◆ Exercise requirements
Output each entry verbatim and exclude every picture from it.

◆ Provided information
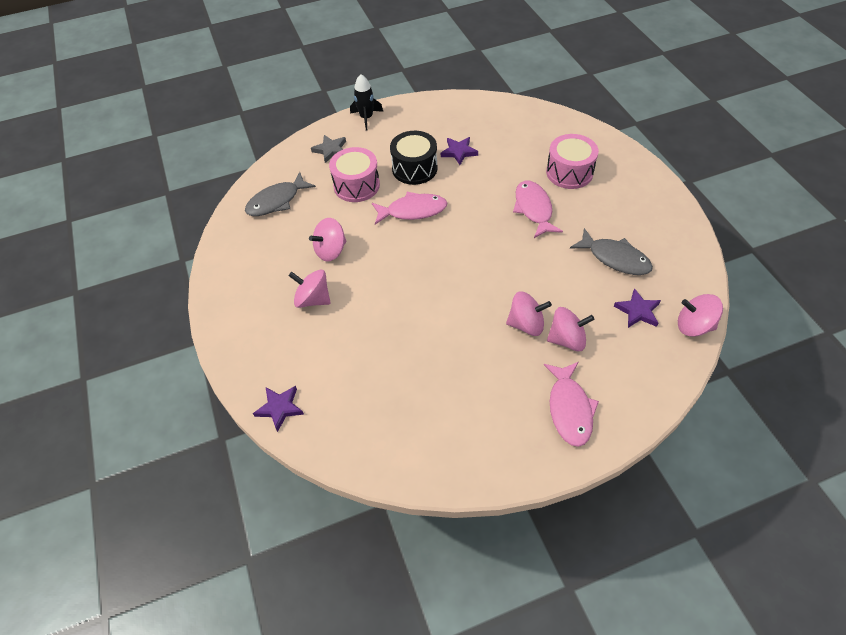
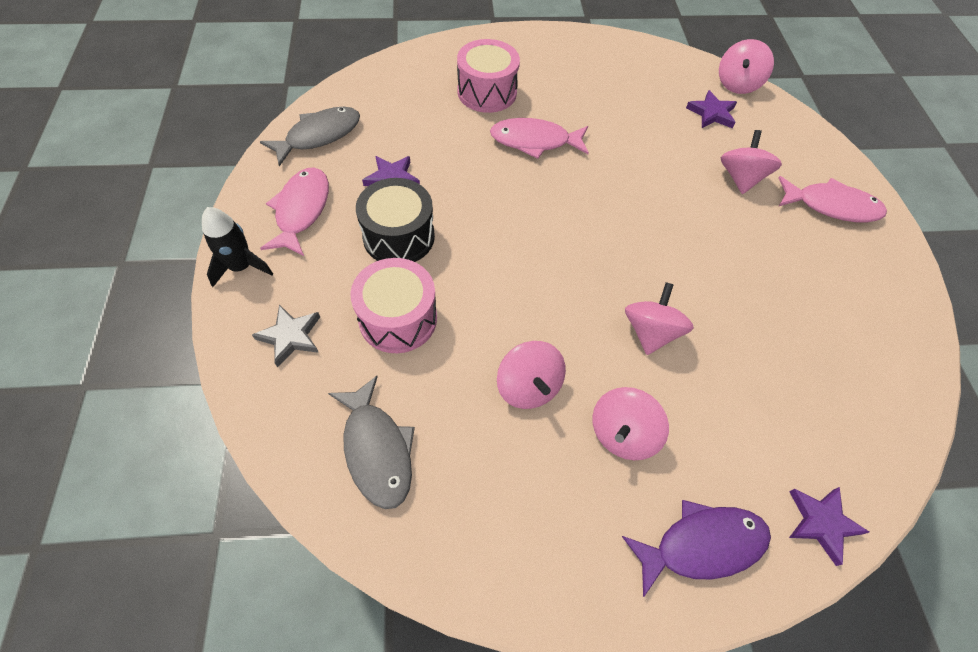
camera: 80 degrees left, 5 degrees up
pink fish [372,192,447,225] -> pink fish moved to [260,167,329,256]
pink spinning top [506,291,552,336] -> pink spinning top moved to [625,282,694,355]
grey fish [570,228,653,275] -> grey fish moved to [260,107,360,166]
none -> purple fish [622,500,771,597]

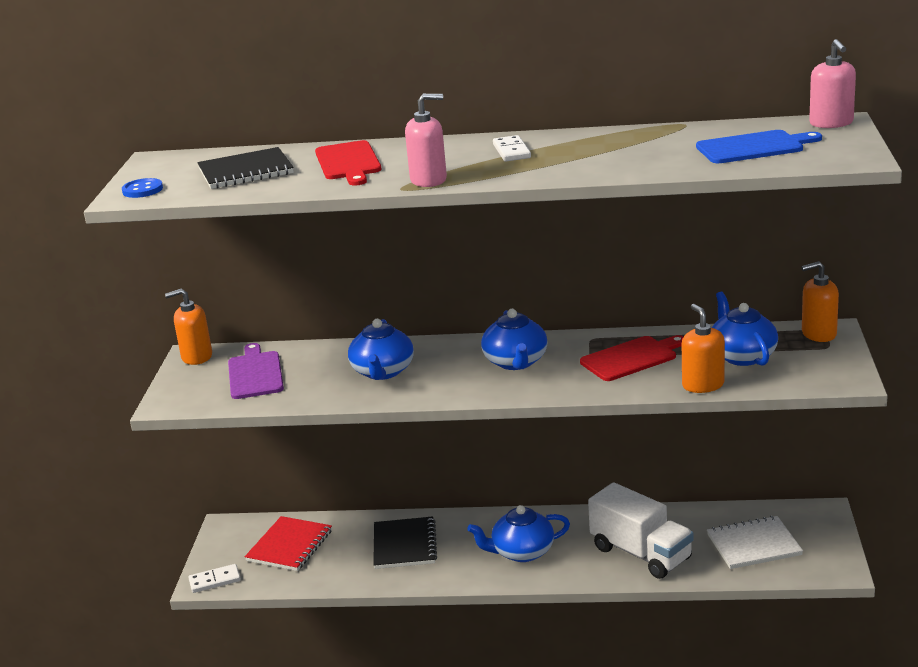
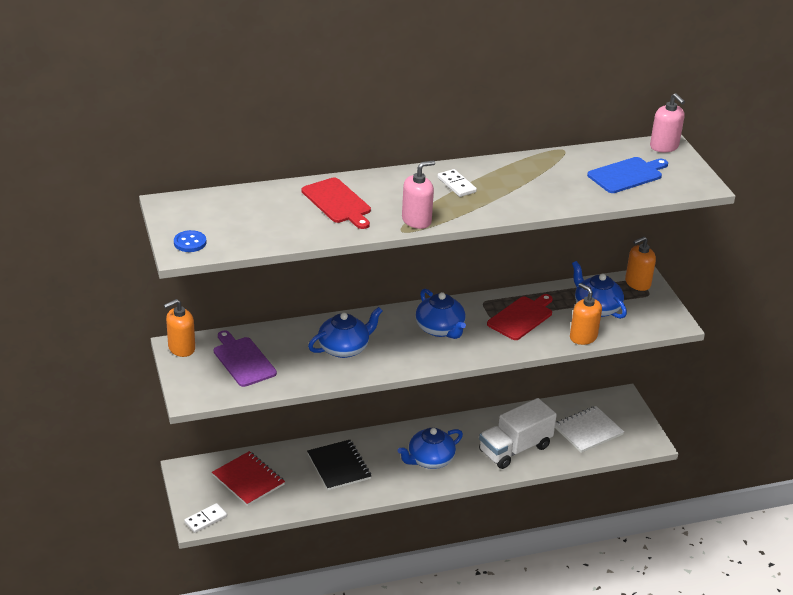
camera: 25 degrees left, 10 degrees up
black notebook [197,147,294,189] -> none
red notebook [245,516,332,571] -> red notebook turned 45 degrees counterclockwise [212,451,285,506]
blue teapot [348,319,414,380] -> blue teapot turned 105 degrees counterclockwise [308,307,383,358]
white truck [588,482,694,579] -> white truck turned 120 degrees clockwise [479,398,557,469]

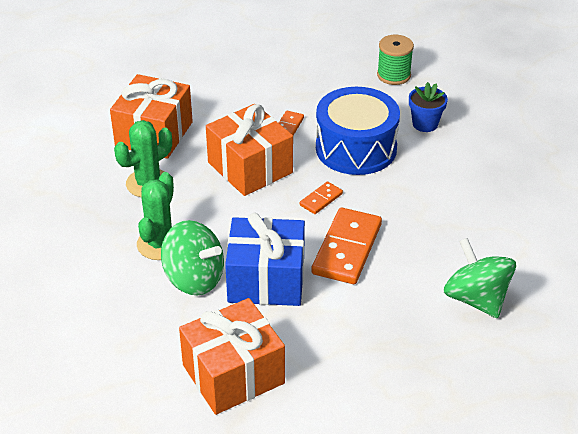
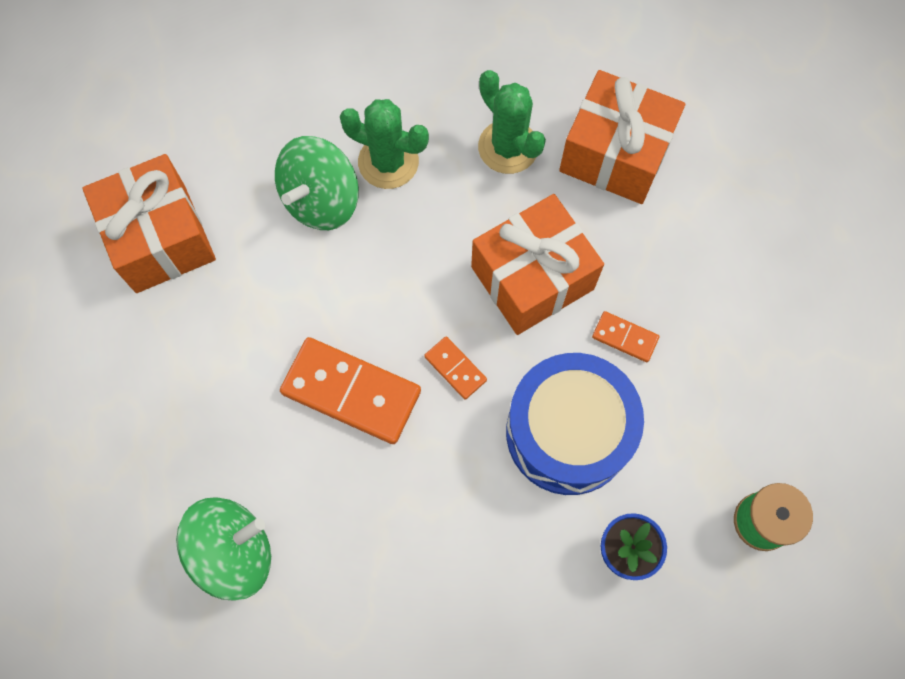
camera: 95 degrees right, 30 degrees up
blue gift [225,213,305,306] -> none

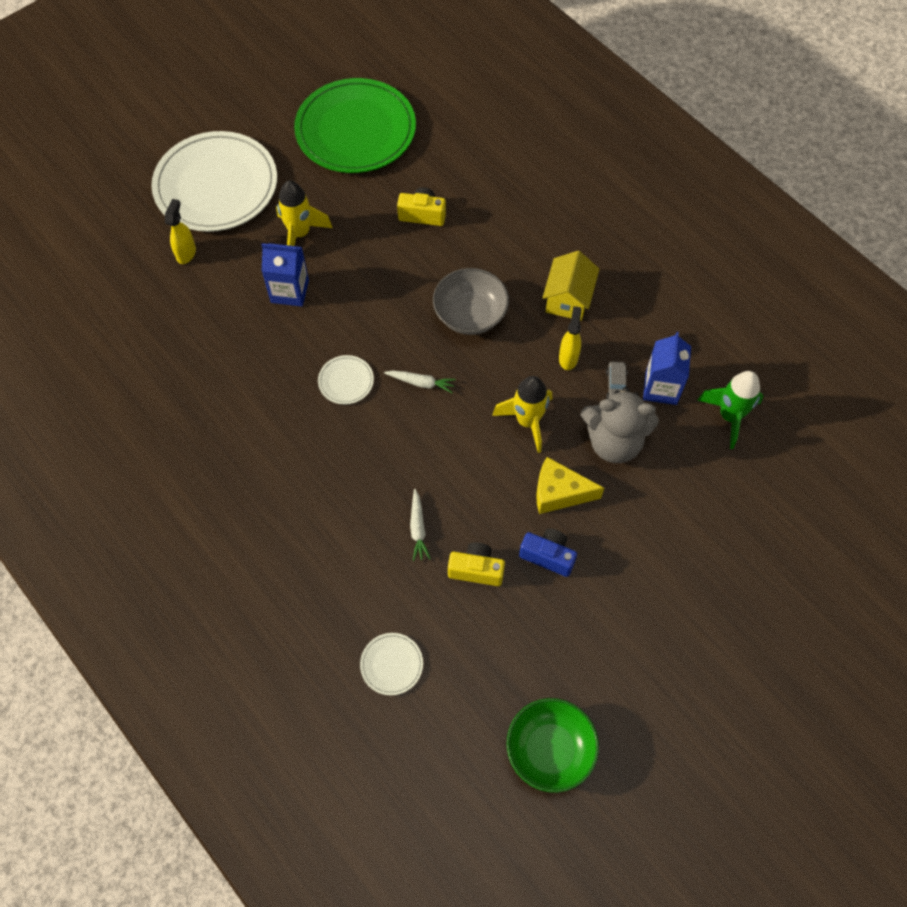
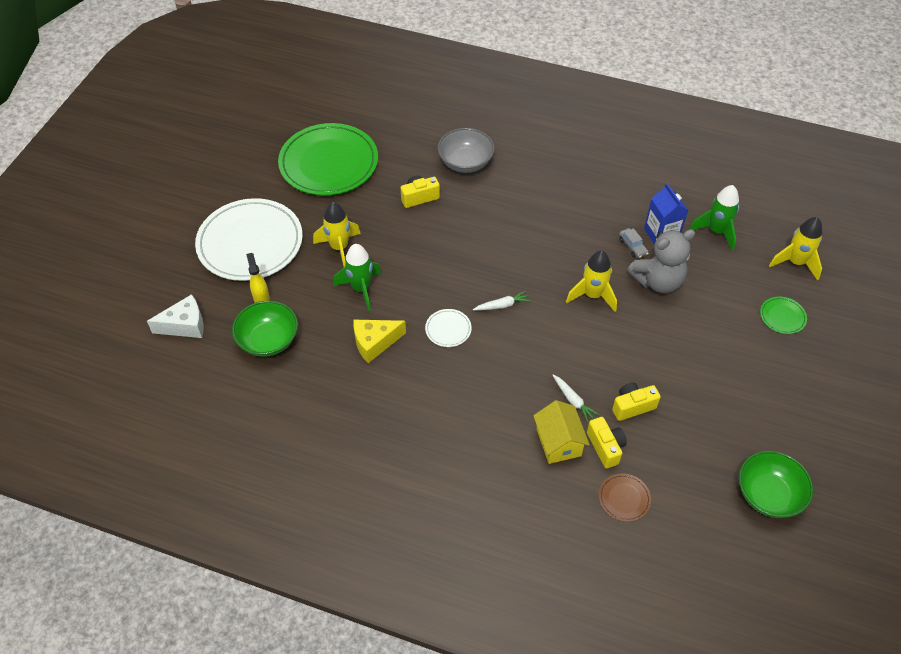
camera: 30 degrees left, 10 degrees down
blue carton [262,243,309,307] -> green rocket [333,244,381,311]
white plate [360,633,423,696] -> brown plate [599,474,651,522]
grey bowl [433,268,509,335] -> grey bowl moved to [437,128,495,173]
blue camera [519,528,577,577] -> none
yellow cheese [536,457,604,514] -> yellow cheese moved to [353,320,406,363]
yellow house [542,251,599,321] -> yellow house moved to [533,400,590,464]
yellow spray bottle [559,306,582,370] -> none
none -> white cheese [147,294,204,338]
none -> green bowl [232,301,298,357]
none -> yellow camera [587,417,627,469]
none -> green plate [760,297,807,334]
none -> yellow rocket [769,217,823,281]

◆ Solved problem
camera: 80 degrees left, 5 degrees up
pink fish [372,192,447,225] -> pink fish moved to [260,167,329,256]
pink spinning top [506,291,552,336] -> pink spinning top moved to [625,282,694,355]
grey fish [570,228,653,275] -> grey fish moved to [260,107,360,166]
none -> purple fish [622,500,771,597]

camera: 25 degrees left, 10 degrees up
black notebook [197,147,294,189] -> none
red notebook [245,516,332,571] -> red notebook turned 45 degrees counterclockwise [212,451,285,506]
blue teapot [348,319,414,380] -> blue teapot turned 105 degrees counterclockwise [308,307,383,358]
white truck [588,482,694,579] -> white truck turned 120 degrees clockwise [479,398,557,469]

camera: 95 degrees right, 30 degrees up
blue gift [225,213,305,306] -> none

camera: 30 degrees left, 10 degrees down
blue carton [262,243,309,307] -> green rocket [333,244,381,311]
white plate [360,633,423,696] -> brown plate [599,474,651,522]
grey bowl [433,268,509,335] -> grey bowl moved to [437,128,495,173]
blue camera [519,528,577,577] -> none
yellow cheese [536,457,604,514] -> yellow cheese moved to [353,320,406,363]
yellow house [542,251,599,321] -> yellow house moved to [533,400,590,464]
yellow spray bottle [559,306,582,370] -> none
none -> white cheese [147,294,204,338]
none -> green bowl [232,301,298,357]
none -> yellow camera [587,417,627,469]
none -> green plate [760,297,807,334]
none -> yellow rocket [769,217,823,281]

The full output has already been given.